▶ **What needs to be done**
For the entries below, copy exactly the line that contains "L101: none -> 3.3mH (GND, n3)" through the line that contains "R129: none -> 6.8k (n18, n21)", both ends included, and exclude all pictures.
___ Records for this task
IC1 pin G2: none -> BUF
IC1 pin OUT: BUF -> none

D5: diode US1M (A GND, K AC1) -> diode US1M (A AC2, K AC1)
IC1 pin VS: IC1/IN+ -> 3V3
______
___ Records for this task
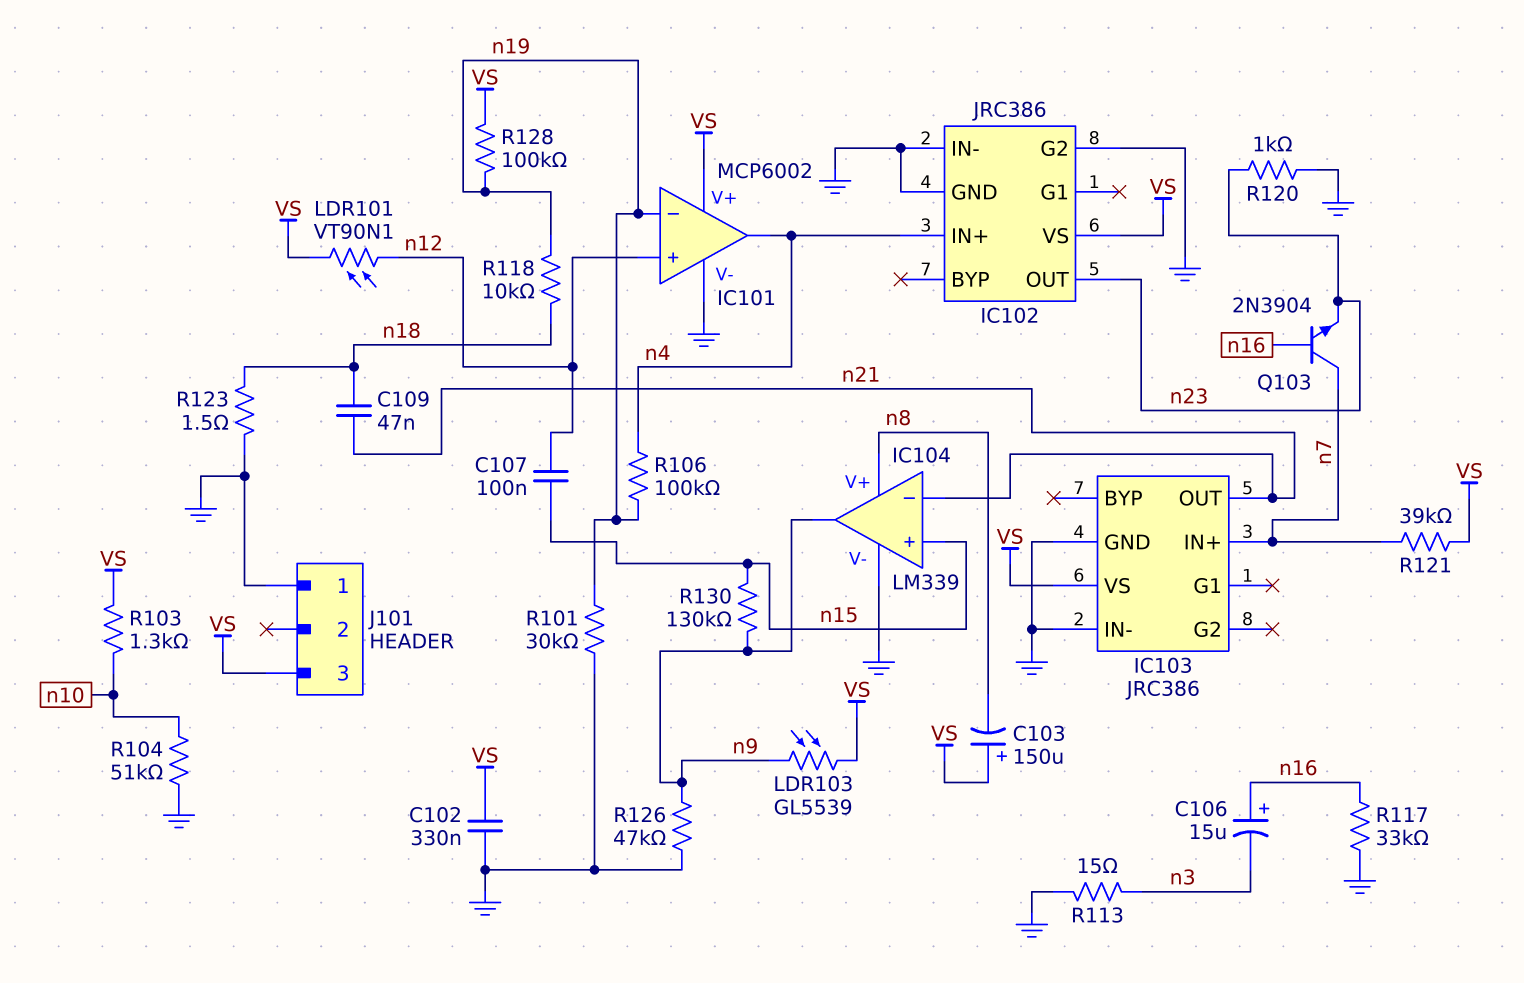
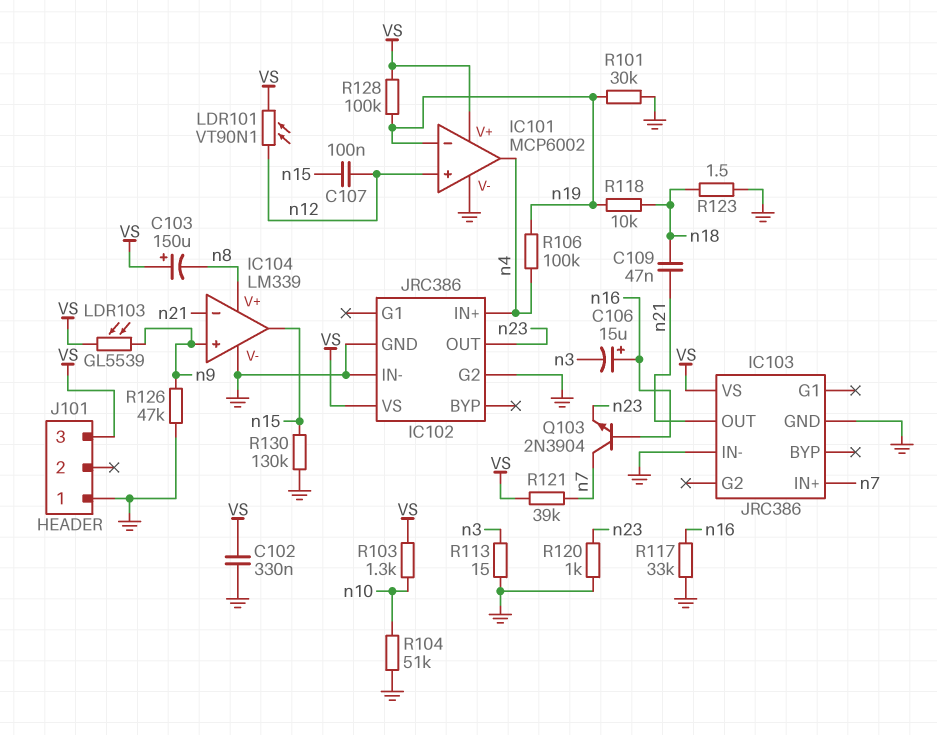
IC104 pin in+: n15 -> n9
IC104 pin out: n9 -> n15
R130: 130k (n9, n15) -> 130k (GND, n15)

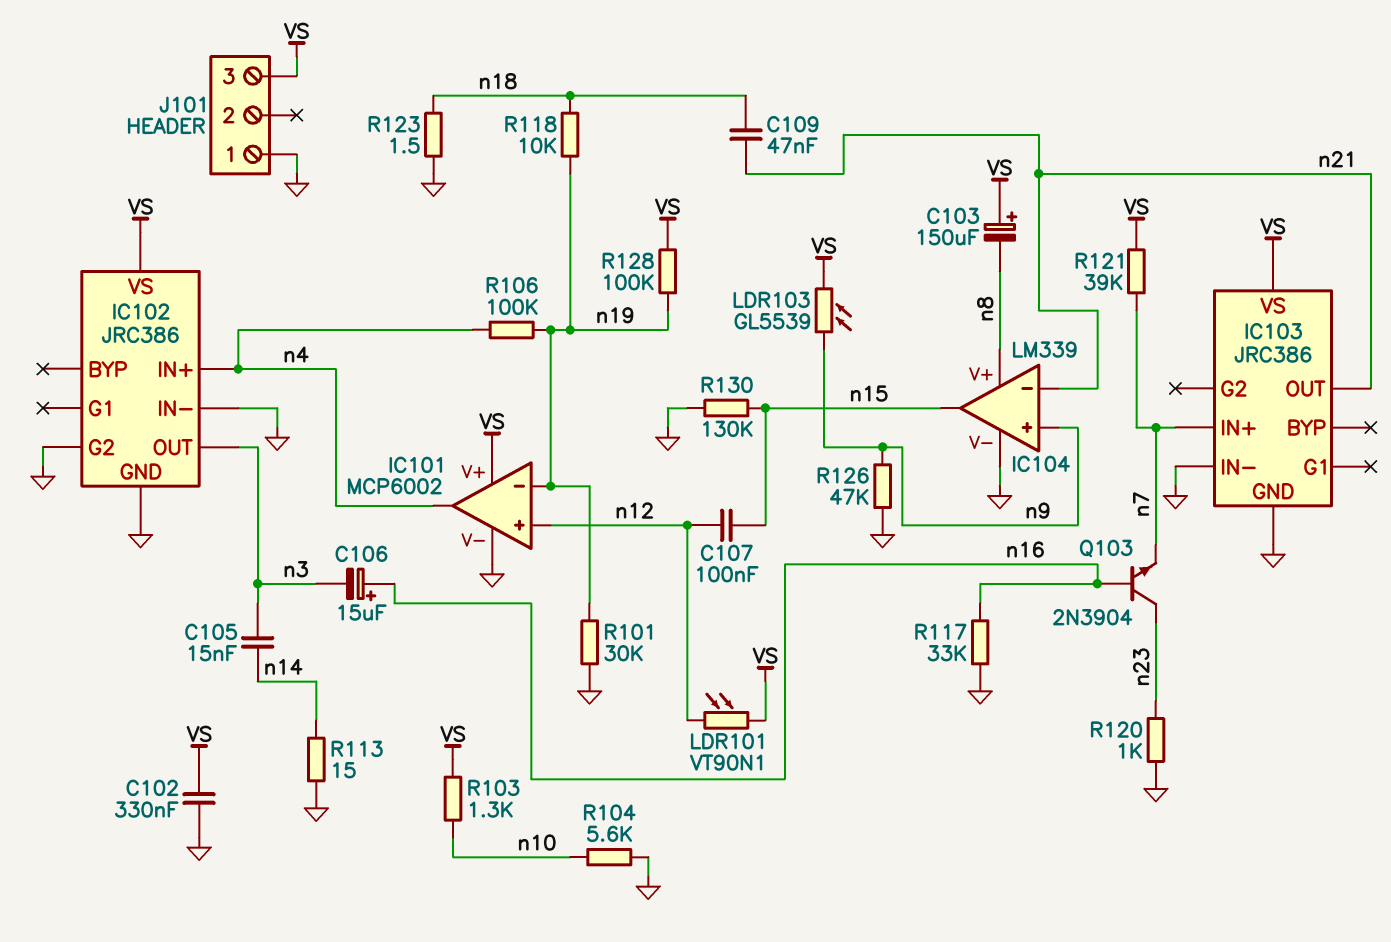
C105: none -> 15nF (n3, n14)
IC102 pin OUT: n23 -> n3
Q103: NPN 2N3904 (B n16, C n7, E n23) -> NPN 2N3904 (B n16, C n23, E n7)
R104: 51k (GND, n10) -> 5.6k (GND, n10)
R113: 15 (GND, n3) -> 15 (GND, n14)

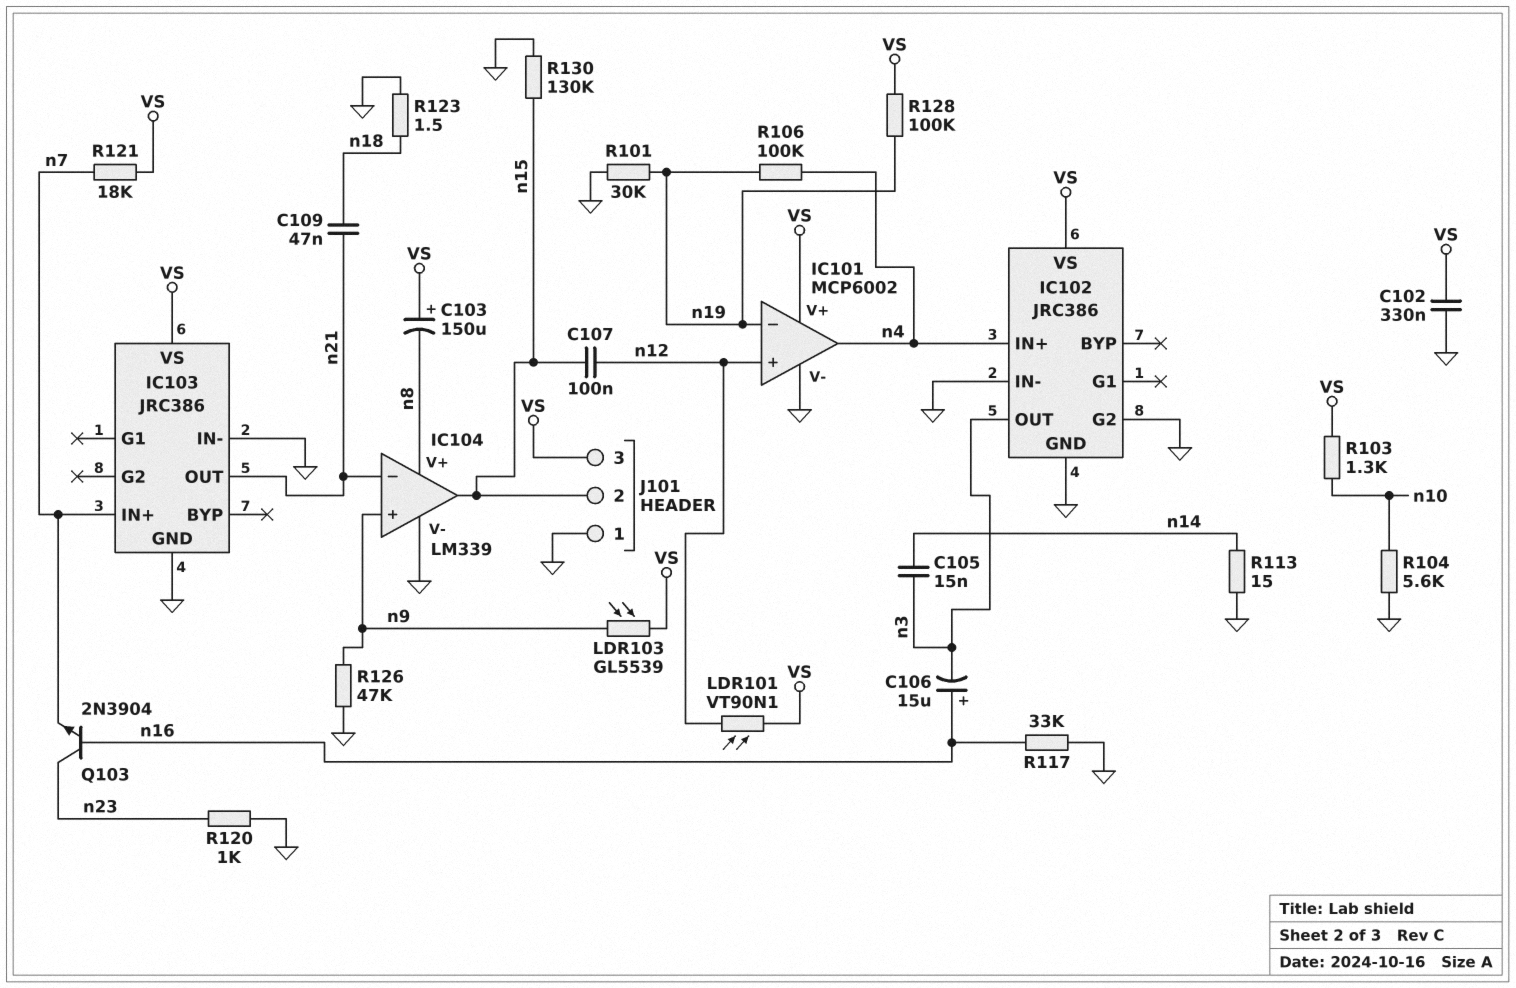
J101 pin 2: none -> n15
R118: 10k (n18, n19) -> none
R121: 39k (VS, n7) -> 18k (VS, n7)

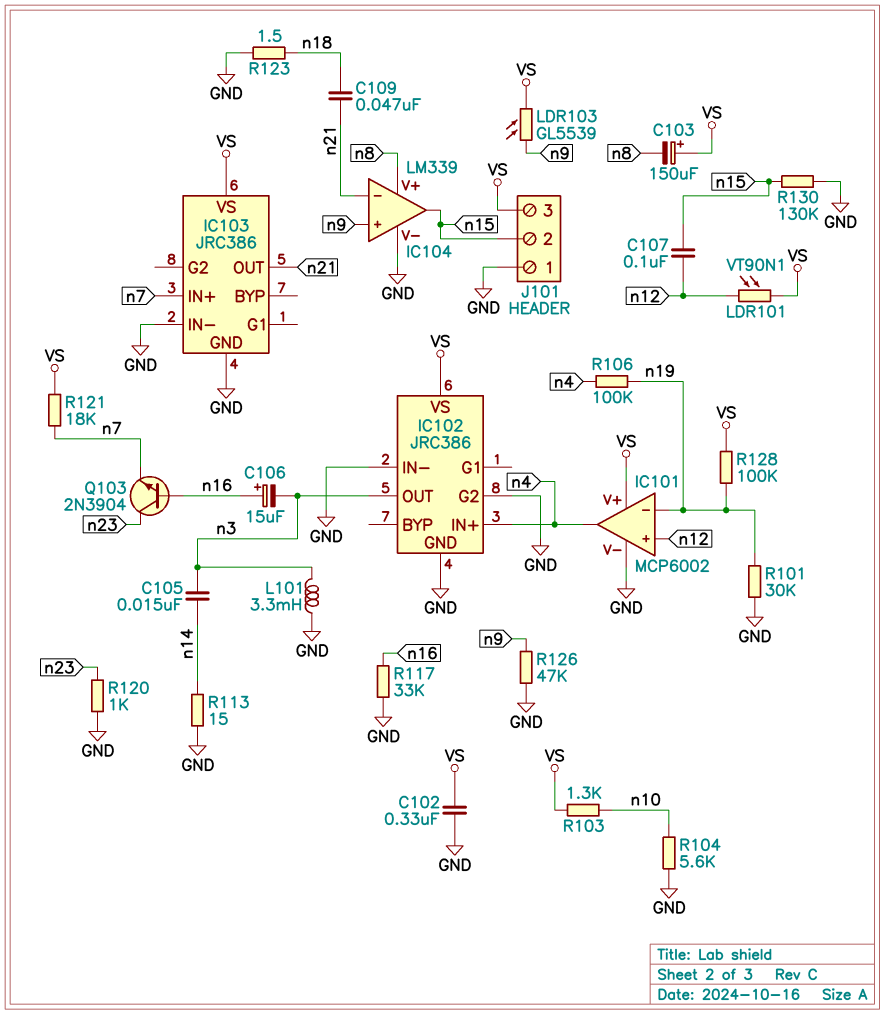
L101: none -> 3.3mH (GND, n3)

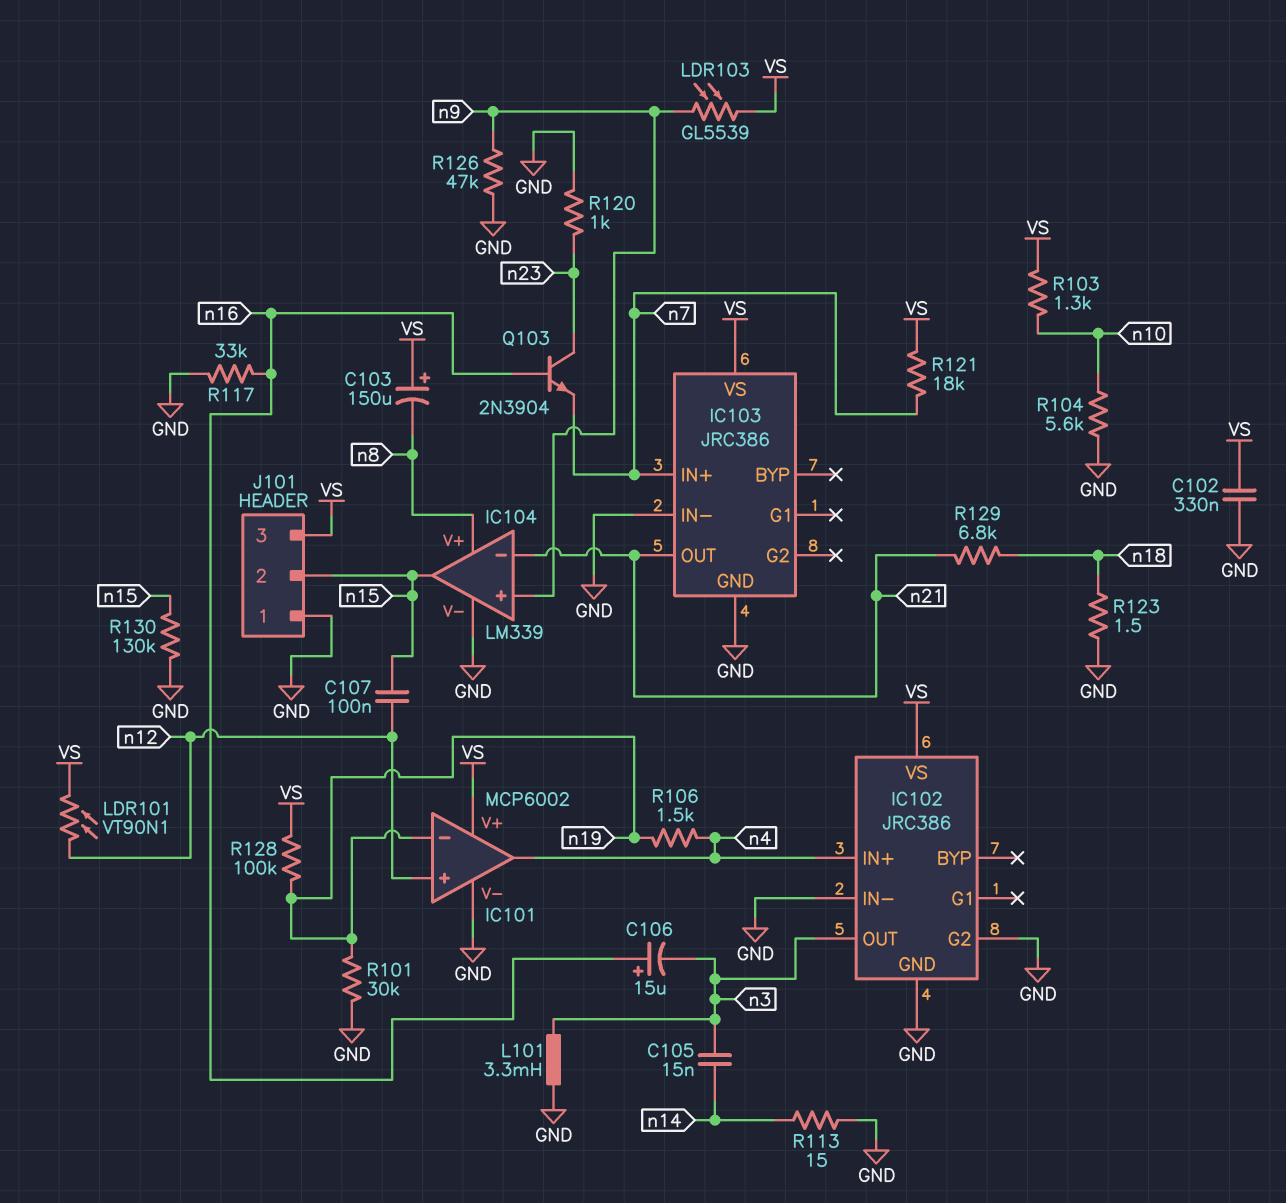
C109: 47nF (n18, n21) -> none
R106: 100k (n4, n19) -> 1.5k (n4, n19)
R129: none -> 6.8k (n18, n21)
______
▶ **Final answer**
L101: none -> 3.3mH (GND, n3)

C109: 47nF (n18, n21) -> none
R106: 100k (n4, n19) -> 1.5k (n4, n19)
R129: none -> 6.8k (n18, n21)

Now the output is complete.